Below are some records. Repeat exactly the lines from the one containing "PIXELS1 pin GND: GND -> none" through the final line.

(Itemized modification records)
--- START ---

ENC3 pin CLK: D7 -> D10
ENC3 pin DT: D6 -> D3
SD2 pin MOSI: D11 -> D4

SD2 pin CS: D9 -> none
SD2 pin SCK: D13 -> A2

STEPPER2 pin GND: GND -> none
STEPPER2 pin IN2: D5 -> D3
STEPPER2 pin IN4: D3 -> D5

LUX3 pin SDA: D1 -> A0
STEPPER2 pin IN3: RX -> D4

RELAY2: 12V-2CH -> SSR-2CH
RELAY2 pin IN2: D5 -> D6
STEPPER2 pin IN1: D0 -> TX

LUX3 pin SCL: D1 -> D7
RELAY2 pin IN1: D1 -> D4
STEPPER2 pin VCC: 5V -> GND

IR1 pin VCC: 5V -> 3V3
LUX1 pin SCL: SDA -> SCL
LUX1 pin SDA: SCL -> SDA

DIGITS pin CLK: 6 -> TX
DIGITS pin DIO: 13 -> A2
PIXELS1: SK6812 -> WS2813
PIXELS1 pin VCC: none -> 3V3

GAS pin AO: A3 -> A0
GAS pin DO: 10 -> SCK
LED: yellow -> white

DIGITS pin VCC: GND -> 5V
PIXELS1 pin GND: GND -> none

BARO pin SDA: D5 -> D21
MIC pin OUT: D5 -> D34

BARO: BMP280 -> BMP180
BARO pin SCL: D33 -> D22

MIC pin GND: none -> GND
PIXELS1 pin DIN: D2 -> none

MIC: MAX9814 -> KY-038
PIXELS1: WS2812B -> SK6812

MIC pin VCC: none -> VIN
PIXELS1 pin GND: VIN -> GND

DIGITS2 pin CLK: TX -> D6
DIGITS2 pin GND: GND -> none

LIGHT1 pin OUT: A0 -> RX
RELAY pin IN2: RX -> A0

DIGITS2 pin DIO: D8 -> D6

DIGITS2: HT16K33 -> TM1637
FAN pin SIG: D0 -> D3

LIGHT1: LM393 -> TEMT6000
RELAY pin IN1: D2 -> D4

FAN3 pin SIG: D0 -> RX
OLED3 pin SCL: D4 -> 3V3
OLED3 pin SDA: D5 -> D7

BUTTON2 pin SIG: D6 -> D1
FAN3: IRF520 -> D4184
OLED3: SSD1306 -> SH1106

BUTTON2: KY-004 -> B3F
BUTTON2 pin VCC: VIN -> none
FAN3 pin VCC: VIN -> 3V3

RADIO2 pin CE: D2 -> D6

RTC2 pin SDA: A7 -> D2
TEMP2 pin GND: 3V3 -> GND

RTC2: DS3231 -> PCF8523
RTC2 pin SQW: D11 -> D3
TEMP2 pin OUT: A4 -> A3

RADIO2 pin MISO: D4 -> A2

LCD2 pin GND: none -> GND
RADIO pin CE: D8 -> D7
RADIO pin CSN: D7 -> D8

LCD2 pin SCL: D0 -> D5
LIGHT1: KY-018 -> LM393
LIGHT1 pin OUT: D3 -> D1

--- END ---

EXERCISE SOLUTION
PIXELS1 pin GND: GND -> none

BARO pin SDA: D5 -> D21
MIC pin OUT: D5 -> D34

BARO: BMP280 -> BMP180
BARO pin SCL: D33 -> D22

MIC pin GND: none -> GND
PIXELS1 pin DIN: D2 -> none

MIC: MAX9814 -> KY-038
PIXELS1: WS2812B -> SK6812

MIC pin VCC: none -> VIN
PIXELS1 pin GND: VIN -> GND

DIGITS2 pin CLK: TX -> D6
DIGITS2 pin GND: GND -> none

LIGHT1 pin OUT: A0 -> RX
RELAY pin IN2: RX -> A0

DIGITS2 pin DIO: D8 -> D6

DIGITS2: HT16K33 -> TM1637
FAN pin SIG: D0 -> D3

LIGHT1: LM393 -> TEMT6000
RELAY pin IN1: D2 -> D4

FAN3 pin SIG: D0 -> RX
OLED3 pin SCL: D4 -> 3V3
OLED3 pin SDA: D5 -> D7

BUTTON2 pin SIG: D6 -> D1
FAN3: IRF520 -> D4184
OLED3: SSD1306 -> SH1106

BUTTON2: KY-004 -> B3F
BUTTON2 pin VCC: VIN -> none
FAN3 pin VCC: VIN -> 3V3

RADIO2 pin CE: D2 -> D6

RTC2 pin SDA: A7 -> D2
TEMP2 pin GND: 3V3 -> GND

RTC2: DS3231 -> PCF8523
RTC2 pin SQW: D11 -> D3
TEMP2 pin OUT: A4 -> A3

RADIO2 pin MISO: D4 -> A2

LCD2 pin GND: none -> GND
RADIO pin CE: D8 -> D7
RADIO pin CSN: D7 -> D8

LCD2 pin SCL: D0 -> D5
LIGHT1: KY-018 -> LM393
LIGHT1 pin OUT: D3 -> D1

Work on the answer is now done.